Records from a dataset
____

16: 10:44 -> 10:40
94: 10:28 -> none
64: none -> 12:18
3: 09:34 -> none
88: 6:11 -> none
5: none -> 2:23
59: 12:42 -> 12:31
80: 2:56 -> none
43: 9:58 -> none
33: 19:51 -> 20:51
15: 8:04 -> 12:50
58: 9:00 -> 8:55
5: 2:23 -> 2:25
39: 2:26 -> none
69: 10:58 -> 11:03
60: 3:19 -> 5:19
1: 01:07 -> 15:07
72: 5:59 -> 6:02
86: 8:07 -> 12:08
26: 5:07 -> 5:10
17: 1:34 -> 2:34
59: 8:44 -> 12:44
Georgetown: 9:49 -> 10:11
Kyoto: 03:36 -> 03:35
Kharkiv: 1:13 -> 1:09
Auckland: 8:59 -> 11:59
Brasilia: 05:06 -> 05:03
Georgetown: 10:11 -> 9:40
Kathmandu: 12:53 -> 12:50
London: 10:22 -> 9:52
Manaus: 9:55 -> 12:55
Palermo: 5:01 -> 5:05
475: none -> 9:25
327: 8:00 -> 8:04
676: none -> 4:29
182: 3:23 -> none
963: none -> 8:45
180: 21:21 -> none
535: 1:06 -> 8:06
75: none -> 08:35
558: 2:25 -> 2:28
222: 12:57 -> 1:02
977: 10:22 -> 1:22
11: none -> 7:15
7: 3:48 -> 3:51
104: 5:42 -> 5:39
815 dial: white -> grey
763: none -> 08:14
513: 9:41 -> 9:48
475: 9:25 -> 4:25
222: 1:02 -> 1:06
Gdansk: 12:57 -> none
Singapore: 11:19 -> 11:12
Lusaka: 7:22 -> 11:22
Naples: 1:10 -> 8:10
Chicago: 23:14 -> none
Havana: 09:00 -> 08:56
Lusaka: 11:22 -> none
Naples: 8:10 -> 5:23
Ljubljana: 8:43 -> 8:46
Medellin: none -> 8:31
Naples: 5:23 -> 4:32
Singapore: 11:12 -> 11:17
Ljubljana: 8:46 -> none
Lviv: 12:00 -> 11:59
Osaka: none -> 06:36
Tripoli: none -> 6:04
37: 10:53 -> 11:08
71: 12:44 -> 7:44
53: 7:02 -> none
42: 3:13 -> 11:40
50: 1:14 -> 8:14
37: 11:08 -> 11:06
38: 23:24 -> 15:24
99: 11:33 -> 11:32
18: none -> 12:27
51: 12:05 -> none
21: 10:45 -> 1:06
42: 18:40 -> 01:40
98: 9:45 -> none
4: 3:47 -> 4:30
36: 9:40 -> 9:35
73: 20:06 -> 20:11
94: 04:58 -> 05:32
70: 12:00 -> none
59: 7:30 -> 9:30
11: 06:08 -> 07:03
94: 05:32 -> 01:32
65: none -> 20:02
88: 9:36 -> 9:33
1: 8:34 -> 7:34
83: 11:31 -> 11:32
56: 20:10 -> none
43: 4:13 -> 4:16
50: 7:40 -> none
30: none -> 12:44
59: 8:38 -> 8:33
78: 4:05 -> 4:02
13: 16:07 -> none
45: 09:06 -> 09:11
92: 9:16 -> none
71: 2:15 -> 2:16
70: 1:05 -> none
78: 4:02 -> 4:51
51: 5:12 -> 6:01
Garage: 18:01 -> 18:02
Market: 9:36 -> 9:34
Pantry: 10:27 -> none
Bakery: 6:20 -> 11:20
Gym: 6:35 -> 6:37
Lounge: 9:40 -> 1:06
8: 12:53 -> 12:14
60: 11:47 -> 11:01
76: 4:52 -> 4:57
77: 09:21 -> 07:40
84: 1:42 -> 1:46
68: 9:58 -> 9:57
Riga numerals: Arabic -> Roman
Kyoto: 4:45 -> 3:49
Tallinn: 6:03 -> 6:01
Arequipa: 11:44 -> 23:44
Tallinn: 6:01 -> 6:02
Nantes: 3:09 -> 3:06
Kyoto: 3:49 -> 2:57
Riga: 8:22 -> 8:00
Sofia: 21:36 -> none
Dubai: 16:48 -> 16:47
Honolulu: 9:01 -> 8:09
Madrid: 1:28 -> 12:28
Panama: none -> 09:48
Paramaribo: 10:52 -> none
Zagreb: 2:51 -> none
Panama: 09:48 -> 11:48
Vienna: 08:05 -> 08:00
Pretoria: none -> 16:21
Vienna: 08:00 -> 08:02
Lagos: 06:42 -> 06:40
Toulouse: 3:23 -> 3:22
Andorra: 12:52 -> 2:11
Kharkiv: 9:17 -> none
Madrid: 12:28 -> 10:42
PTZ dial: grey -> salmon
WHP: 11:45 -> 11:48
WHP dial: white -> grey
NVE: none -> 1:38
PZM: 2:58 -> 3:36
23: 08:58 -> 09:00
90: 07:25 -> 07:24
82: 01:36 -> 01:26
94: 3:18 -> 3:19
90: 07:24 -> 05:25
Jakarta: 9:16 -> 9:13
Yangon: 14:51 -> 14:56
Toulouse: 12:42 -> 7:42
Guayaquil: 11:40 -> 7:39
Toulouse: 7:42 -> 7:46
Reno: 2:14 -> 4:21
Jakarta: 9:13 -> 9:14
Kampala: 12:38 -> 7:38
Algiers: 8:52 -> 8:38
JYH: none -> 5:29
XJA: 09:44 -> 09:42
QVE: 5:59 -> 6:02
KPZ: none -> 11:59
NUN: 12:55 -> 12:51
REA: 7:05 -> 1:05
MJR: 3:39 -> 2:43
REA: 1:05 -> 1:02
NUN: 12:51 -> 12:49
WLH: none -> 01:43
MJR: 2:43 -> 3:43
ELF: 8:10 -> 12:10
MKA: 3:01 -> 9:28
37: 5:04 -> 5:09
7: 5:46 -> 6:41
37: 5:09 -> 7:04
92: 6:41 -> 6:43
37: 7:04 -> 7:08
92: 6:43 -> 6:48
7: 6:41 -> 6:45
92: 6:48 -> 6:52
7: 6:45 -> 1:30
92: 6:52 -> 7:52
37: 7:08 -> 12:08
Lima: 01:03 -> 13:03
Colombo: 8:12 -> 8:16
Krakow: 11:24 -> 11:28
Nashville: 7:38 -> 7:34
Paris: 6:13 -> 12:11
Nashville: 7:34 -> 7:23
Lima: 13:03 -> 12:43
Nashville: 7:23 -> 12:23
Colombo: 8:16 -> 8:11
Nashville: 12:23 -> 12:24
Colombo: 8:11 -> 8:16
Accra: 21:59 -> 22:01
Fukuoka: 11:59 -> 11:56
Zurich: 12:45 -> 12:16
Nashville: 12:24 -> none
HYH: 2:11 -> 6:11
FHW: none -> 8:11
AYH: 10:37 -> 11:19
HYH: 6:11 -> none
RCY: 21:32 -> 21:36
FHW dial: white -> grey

____

== Exercise directions ==
Reproduce, without any alteration, the records from their first line through the line containing "Manaus: 9:55 -> 12:55", both of those lines included.

== Full response ==
16: 10:44 -> 10:40
94: 10:28 -> none
64: none -> 12:18
3: 09:34 -> none
88: 6:11 -> none
5: none -> 2:23
59: 12:42 -> 12:31
80: 2:56 -> none
43: 9:58 -> none
33: 19:51 -> 20:51
15: 8:04 -> 12:50
58: 9:00 -> 8:55
5: 2:23 -> 2:25
39: 2:26 -> none
69: 10:58 -> 11:03
60: 3:19 -> 5:19
1: 01:07 -> 15:07
72: 5:59 -> 6:02
86: 8:07 -> 12:08
26: 5:07 -> 5:10
17: 1:34 -> 2:34
59: 8:44 -> 12:44
Georgetown: 9:49 -> 10:11
Kyoto: 03:36 -> 03:35
Kharkiv: 1:13 -> 1:09
Auckland: 8:59 -> 11:59
Brasilia: 05:06 -> 05:03
Georgetown: 10:11 -> 9:40
Kathmandu: 12:53 -> 12:50
London: 10:22 -> 9:52
Manaus: 9:55 -> 12:55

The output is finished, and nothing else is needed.